» What you are asked to do
In full and without alteration, output each record given here.

» Information shown
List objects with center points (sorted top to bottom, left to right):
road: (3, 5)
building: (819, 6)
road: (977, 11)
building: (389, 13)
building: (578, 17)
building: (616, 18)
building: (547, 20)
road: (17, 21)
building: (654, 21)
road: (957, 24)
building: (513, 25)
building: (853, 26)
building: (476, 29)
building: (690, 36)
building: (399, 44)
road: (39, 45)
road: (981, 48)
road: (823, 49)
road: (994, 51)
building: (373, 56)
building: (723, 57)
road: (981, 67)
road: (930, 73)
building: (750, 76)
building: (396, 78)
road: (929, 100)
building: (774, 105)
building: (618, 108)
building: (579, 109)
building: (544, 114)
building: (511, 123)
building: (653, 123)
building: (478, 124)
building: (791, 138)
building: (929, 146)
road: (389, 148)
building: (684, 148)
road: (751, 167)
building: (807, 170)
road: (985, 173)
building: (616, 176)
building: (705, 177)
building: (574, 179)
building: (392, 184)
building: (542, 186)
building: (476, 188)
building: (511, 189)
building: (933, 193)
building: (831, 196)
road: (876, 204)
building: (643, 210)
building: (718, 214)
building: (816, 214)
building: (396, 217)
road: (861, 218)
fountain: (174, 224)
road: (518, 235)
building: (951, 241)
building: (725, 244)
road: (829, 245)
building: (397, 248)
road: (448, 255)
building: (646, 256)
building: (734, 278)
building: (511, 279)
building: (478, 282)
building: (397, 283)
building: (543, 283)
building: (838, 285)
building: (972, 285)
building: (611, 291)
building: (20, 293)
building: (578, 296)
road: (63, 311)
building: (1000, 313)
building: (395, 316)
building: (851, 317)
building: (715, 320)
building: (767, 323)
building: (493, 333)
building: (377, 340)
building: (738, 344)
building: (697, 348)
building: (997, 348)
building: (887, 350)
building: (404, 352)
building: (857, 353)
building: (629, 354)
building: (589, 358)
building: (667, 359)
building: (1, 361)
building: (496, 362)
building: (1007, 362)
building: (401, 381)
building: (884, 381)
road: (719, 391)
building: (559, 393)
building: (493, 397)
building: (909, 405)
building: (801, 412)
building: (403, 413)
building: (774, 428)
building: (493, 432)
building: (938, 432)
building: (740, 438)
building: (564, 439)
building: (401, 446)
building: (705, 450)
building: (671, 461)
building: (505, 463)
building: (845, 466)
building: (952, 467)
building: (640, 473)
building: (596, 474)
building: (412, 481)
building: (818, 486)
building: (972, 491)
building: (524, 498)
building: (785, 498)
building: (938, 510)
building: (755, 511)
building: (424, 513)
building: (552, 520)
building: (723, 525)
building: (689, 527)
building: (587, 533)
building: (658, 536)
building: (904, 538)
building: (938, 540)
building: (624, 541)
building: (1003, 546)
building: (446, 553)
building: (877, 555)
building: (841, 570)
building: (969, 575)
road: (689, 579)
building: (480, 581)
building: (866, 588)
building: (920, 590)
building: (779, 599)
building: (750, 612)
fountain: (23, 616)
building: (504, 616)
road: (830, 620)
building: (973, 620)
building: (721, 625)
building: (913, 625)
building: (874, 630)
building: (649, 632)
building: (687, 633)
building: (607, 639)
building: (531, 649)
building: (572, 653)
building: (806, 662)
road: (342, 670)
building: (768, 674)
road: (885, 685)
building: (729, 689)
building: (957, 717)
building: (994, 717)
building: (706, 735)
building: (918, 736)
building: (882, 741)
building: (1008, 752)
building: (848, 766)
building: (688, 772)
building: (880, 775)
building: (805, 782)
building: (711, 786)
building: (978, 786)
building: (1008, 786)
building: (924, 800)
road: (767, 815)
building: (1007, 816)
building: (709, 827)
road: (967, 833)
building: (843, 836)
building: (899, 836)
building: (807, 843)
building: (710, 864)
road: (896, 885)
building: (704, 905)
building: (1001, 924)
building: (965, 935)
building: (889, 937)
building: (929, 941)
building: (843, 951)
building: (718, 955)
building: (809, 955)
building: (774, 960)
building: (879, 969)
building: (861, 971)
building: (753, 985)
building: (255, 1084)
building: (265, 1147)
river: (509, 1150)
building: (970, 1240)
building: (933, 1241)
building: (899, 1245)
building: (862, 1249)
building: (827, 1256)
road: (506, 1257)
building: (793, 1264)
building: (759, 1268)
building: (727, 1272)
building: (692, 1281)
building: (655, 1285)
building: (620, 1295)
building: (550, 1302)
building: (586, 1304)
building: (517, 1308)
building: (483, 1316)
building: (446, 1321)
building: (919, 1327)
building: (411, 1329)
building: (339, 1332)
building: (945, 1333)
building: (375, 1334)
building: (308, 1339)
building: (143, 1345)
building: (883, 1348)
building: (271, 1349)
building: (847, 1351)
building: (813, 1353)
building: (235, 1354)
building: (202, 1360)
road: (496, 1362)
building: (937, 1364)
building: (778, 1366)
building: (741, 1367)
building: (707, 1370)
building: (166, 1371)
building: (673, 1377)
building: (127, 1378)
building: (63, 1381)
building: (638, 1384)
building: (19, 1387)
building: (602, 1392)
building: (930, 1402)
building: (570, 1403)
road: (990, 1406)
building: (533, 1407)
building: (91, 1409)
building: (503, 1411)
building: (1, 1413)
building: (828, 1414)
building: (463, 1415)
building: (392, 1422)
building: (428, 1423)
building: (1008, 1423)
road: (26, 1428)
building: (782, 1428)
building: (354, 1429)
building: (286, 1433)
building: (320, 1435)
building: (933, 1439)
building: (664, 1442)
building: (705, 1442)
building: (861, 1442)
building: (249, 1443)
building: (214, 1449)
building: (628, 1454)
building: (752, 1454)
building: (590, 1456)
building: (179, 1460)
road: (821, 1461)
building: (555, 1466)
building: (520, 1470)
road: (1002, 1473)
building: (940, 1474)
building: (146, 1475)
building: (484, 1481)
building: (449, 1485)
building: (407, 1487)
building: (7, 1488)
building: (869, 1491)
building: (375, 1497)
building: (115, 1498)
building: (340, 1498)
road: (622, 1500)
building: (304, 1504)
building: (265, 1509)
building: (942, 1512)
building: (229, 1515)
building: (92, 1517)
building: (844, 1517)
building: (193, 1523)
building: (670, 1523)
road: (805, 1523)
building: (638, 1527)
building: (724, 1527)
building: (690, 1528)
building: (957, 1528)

» Exercise response
List objects with center points (sorted top to bottom, left to right):
road: (3, 5)
building: (819, 6)
road: (977, 11)
building: (389, 13)
building: (578, 17)
building: (616, 18)
building: (547, 20)
road: (17, 21)
building: (654, 21)
road: (957, 24)
building: (513, 25)
building: (853, 26)
building: (476, 29)
building: (690, 36)
building: (399, 44)
road: (39, 45)
road: (981, 48)
road: (823, 49)
road: (994, 51)
building: (373, 56)
building: (723, 57)
road: (981, 67)
road: (930, 73)
building: (750, 76)
building: (396, 78)
road: (929, 100)
building: (774, 105)
building: (618, 108)
building: (579, 109)
building: (544, 114)
building: (511, 123)
building: (653, 123)
building: (478, 124)
building: (791, 138)
building: (929, 146)
road: (389, 148)
building: (684, 148)
road: (751, 167)
building: (807, 170)
road: (985, 173)
building: (616, 176)
building: (705, 177)
building: (574, 179)
building: (392, 184)
building: (542, 186)
building: (476, 188)
building: (511, 189)
building: (933, 193)
building: (831, 196)
road: (876, 204)
building: (643, 210)
building: (718, 214)
building: (816, 214)
building: (396, 217)
road: (861, 218)
fountain: (174, 224)
road: (518, 235)
building: (951, 241)
building: (725, 244)
road: (829, 245)
building: (397, 248)
road: (448, 255)
building: (646, 256)
building: (734, 278)
building: (511, 279)
building: (478, 282)
building: (397, 283)
building: (543, 283)
building: (838, 285)
building: (972, 285)
building: (611, 291)
building: (20, 293)
building: (578, 296)
road: (63, 311)
building: (1000, 313)
building: (395, 316)
building: (851, 317)
building: (715, 320)
building: (767, 323)
building: (493, 333)
building: (377, 340)
building: (738, 344)
building: (697, 348)
building: (997, 348)
building: (887, 350)
building: (404, 352)
building: (857, 353)
building: (629, 354)
building: (589, 358)
building: (667, 359)
building: (1, 361)
building: (496, 362)
building: (1007, 362)
building: (401, 381)
building: (884, 381)
road: (719, 391)
building: (559, 393)
building: (493, 397)
building: (909, 405)
building: (801, 412)
building: (403, 413)
building: (774, 428)
building: (493, 432)
building: (938, 432)
building: (740, 438)
building: (564, 439)
building: (401, 446)
building: (705, 450)
building: (671, 461)
building: (505, 463)
building: (845, 466)
building: (952, 467)
building: (640, 473)
building: (596, 474)
building: (412, 481)
building: (818, 486)
building: (972, 491)
building: (524, 498)
building: (785, 498)
building: (938, 510)
building: (755, 511)
building: (424, 513)
building: (552, 520)
building: (723, 525)
building: (689, 527)
building: (587, 533)
building: (658, 536)
building: (904, 538)
building: (938, 540)
building: (624, 541)
building: (1003, 546)
building: (446, 553)
building: (877, 555)
building: (841, 570)
building: (969, 575)
road: (689, 579)
building: (480, 581)
building: (866, 588)
building: (920, 590)
building: (779, 599)
building: (750, 612)
fountain: (23, 616)
building: (504, 616)
road: (830, 620)
building: (973, 620)
building: (721, 625)
building: (913, 625)
building: (874, 630)
building: (649, 632)
building: (687, 633)
building: (607, 639)
building: (531, 649)
building: (572, 653)
building: (806, 662)
road: (342, 670)
building: (768, 674)
road: (885, 685)
building: (729, 689)
building: (957, 717)
building: (994, 717)
building: (706, 735)
building: (918, 736)
building: (882, 741)
building: (1008, 752)
building: (848, 766)
building: (688, 772)
building: (880, 775)
building: (805, 782)
building: (711, 786)
building: (978, 786)
building: (1008, 786)
building: (924, 800)
road: (767, 815)
building: (1007, 816)
building: (709, 827)
road: (967, 833)
building: (843, 836)
building: (899, 836)
building: (807, 843)
building: (710, 864)
road: (896, 885)
building: (704, 905)
building: (1001, 924)
building: (965, 935)
building: (889, 937)
building: (929, 941)
building: (843, 951)
building: (718, 955)
building: (809, 955)
building: (774, 960)
building: (879, 969)
building: (861, 971)
building: (753, 985)
building: (255, 1084)
building: (265, 1147)
river: (509, 1150)
building: (970, 1240)
building: (933, 1241)
building: (899, 1245)
building: (862, 1249)
building: (827, 1256)
road: (506, 1257)
building: (793, 1264)
building: (759, 1268)
building: (727, 1272)
building: (692, 1281)
building: (655, 1285)
building: (620, 1295)
building: (550, 1302)
building: (586, 1304)
building: (517, 1308)
building: (483, 1316)
building: (446, 1321)
building: (919, 1327)
building: (411, 1329)
building: (339, 1332)
building: (945, 1333)
building: (375, 1334)
building: (308, 1339)
building: (143, 1345)
building: (883, 1348)
building: (271, 1349)
building: (847, 1351)
building: (813, 1353)
building: (235, 1354)
building: (202, 1360)
road: (496, 1362)
building: (937, 1364)
building: (778, 1366)
building: (741, 1367)
building: (707, 1370)
building: (166, 1371)
building: (673, 1377)
building: (127, 1378)
building: (63, 1381)
building: (638, 1384)
building: (19, 1387)
building: (602, 1392)
building: (930, 1402)
building: (570, 1403)
road: (990, 1406)
building: (533, 1407)
building: (91, 1409)
building: (503, 1411)
building: (1, 1413)
building: (828, 1414)
building: (463, 1415)
building: (392, 1422)
building: (428, 1423)
building: (1008, 1423)
road: (26, 1428)
building: (782, 1428)
building: (354, 1429)
building: (286, 1433)
building: (320, 1435)
building: (933, 1439)
building: (664, 1442)
building: (705, 1442)
building: (861, 1442)
building: (249, 1443)
building: (214, 1449)
building: (628, 1454)
building: (752, 1454)
building: (590, 1456)
building: (179, 1460)
road: (821, 1461)
building: (555, 1466)
building: (520, 1470)
road: (1002, 1473)
building: (940, 1474)
building: (146, 1475)
building: (484, 1481)
building: (449, 1485)
building: (407, 1487)
building: (7, 1488)
building: (869, 1491)
building: (375, 1497)
building: (115, 1498)
building: (340, 1498)
road: (622, 1500)
building: (304, 1504)
building: (265, 1509)
building: (942, 1512)
building: (229, 1515)
building: (92, 1517)
building: (844, 1517)
building: (193, 1523)
building: (670, 1523)
road: (805, 1523)
building: (638, 1527)
building: (724, 1527)
building: (690, 1528)
building: (957, 1528)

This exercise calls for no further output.